*Records for the exercise*.
□ □ □ □

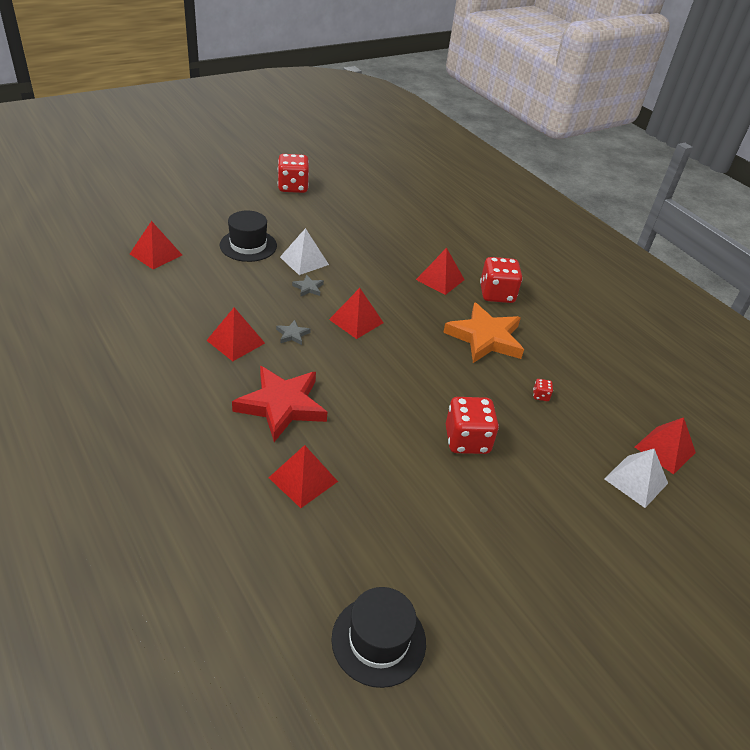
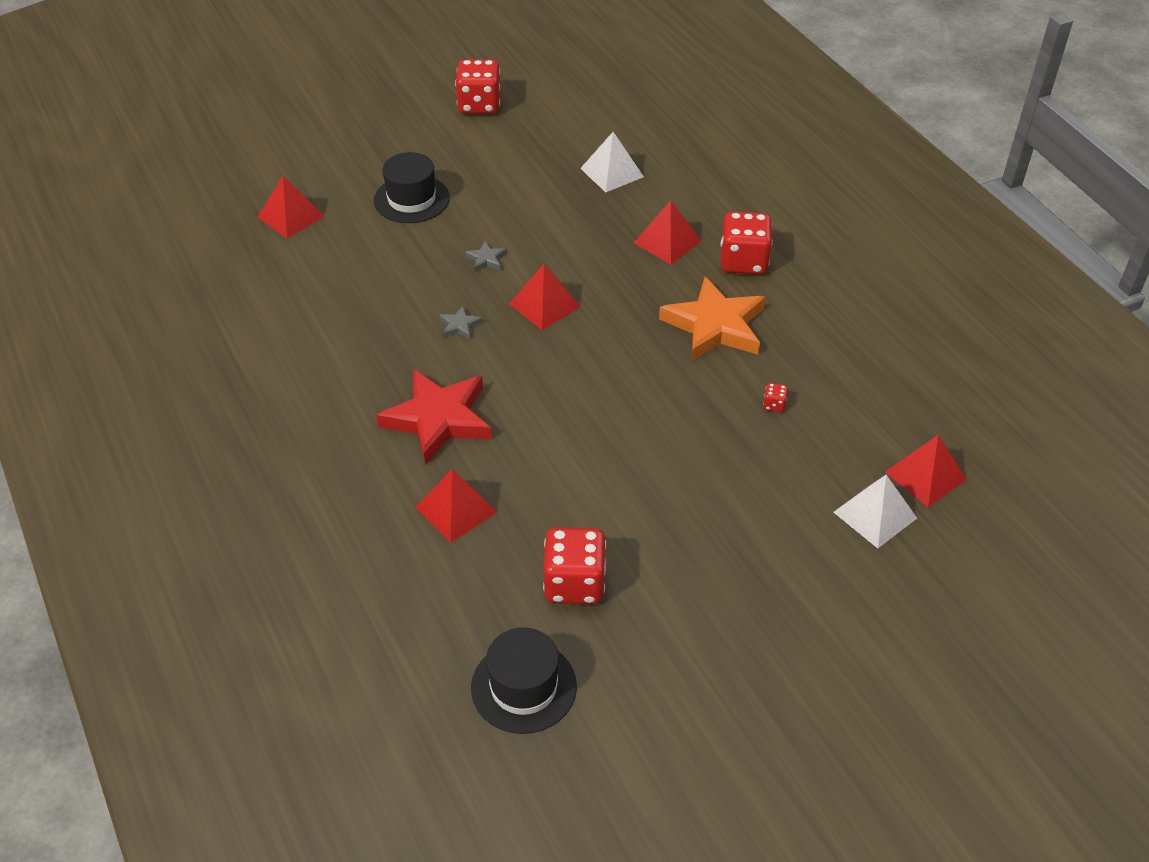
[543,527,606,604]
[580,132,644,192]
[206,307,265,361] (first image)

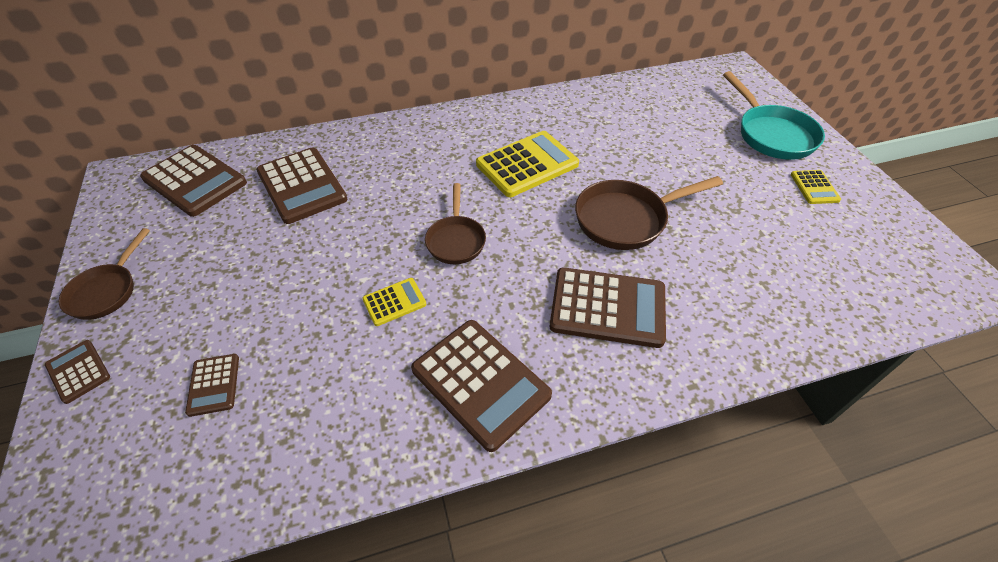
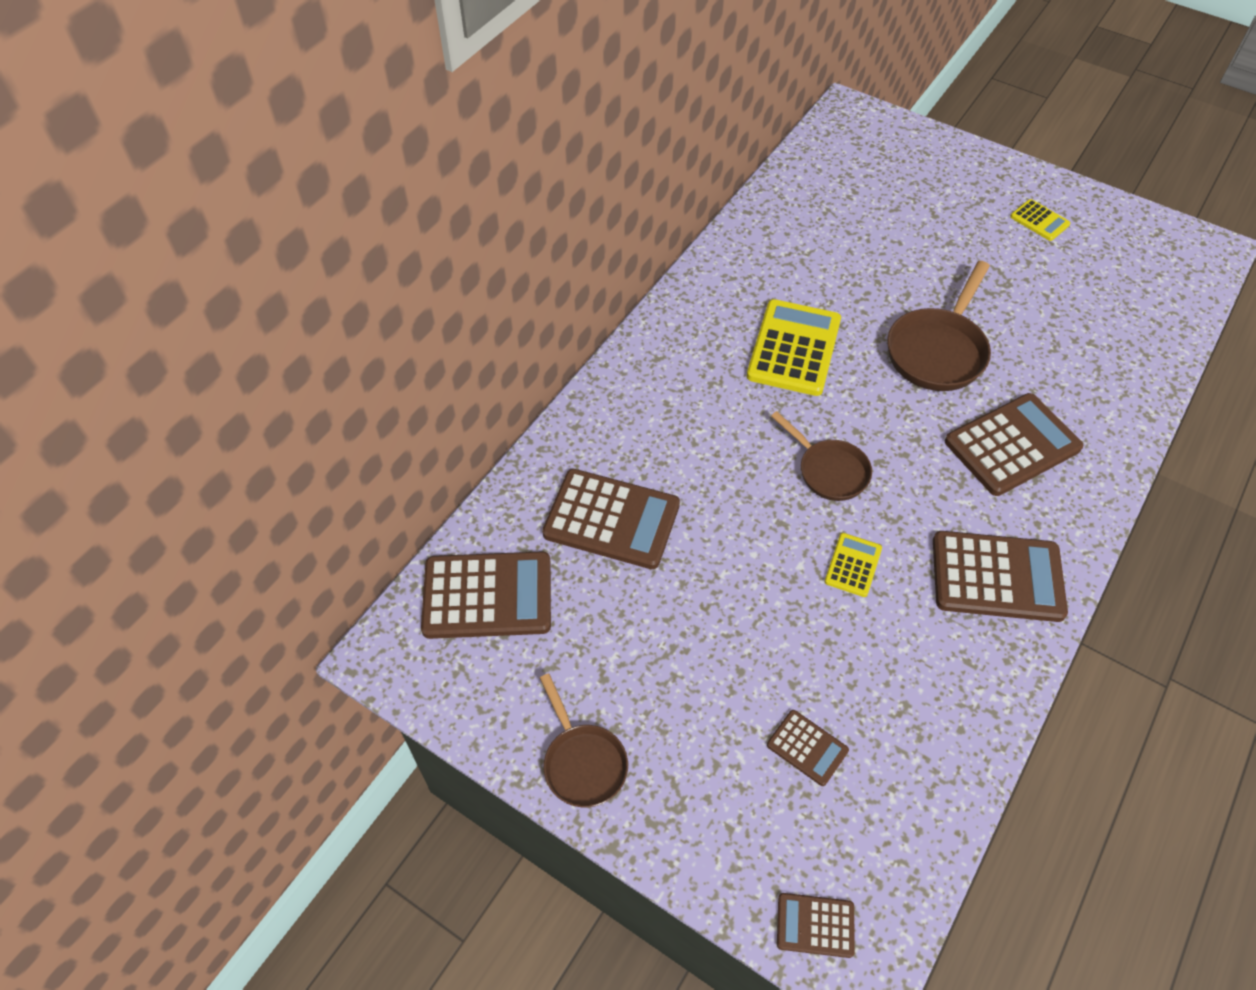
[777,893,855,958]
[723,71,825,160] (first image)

□ □ □ □

*Aim of the exercise*.
Take every entry above and transcribe it exactly, with no pictures in the copy.

*Solution to the problem*.
[543,527,606,604]
[580,132,644,192]
[206,307,265,361] (first image)

[777,893,855,958]
[723,71,825,160] (first image)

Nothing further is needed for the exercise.